▸ **TASK PROMPT**: Filter task. Return each line of the material that holds the string "none".

▸ **INFORMATION**:
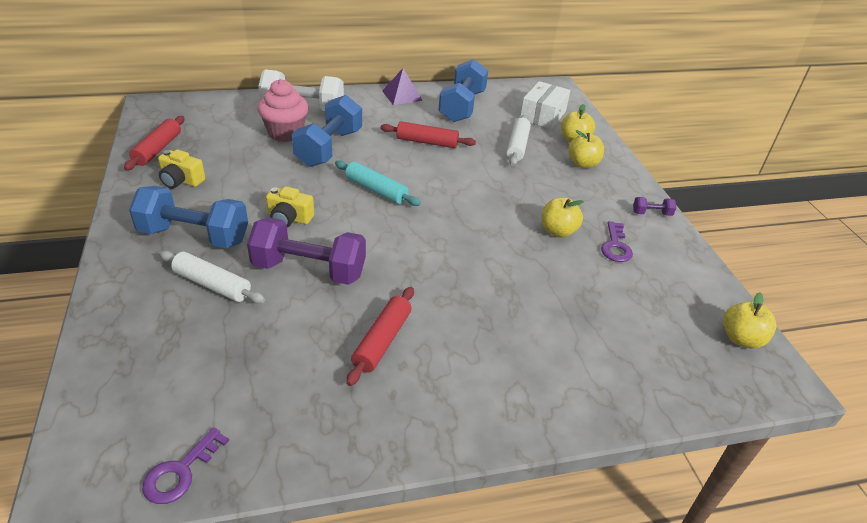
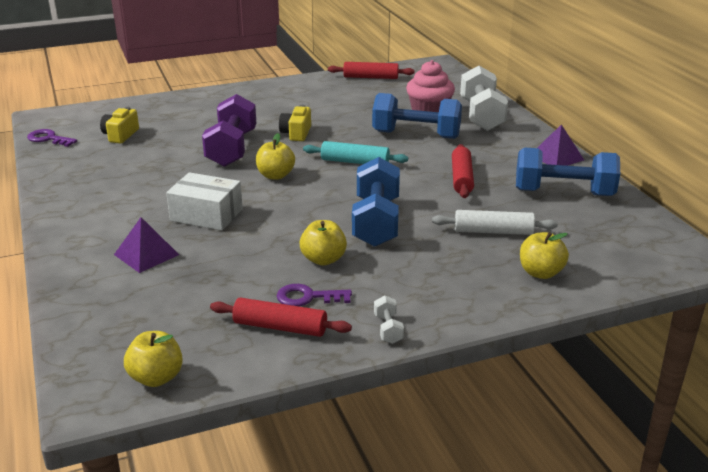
camera: 85 degrees right, 10 degrees down
(181, 180) = (331, 91): yellow camera -> yellow camera (120, 135)
(194, 236) = (262, 107): blue dumbbell -> blue dumbbell (376, 222)
(212, 284) = (209, 121): white rolling pin -> none
(376, 190) = (355, 162): turquoise rolling pin -> turquoise rolling pin turned 75 degrees clockwise
(382, 341) = (153, 183): red rolling pin -> red rolling pin (280, 327)
(543, 115) = (592, 248): white box -> white box (206, 215)
(548, 346) = (146, 254): none -> purple pyramid
(583, 164) = (481, 278): yellow apple -> yellow apple (275, 175)
(651, 213) = (388, 329): purple dumbbell -> white dumbbell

▸ **SOLUTION FOR THIS EXERCISE**:
(212, 284) = (209, 121): white rolling pin -> none
(548, 346) = (146, 254): none -> purple pyramid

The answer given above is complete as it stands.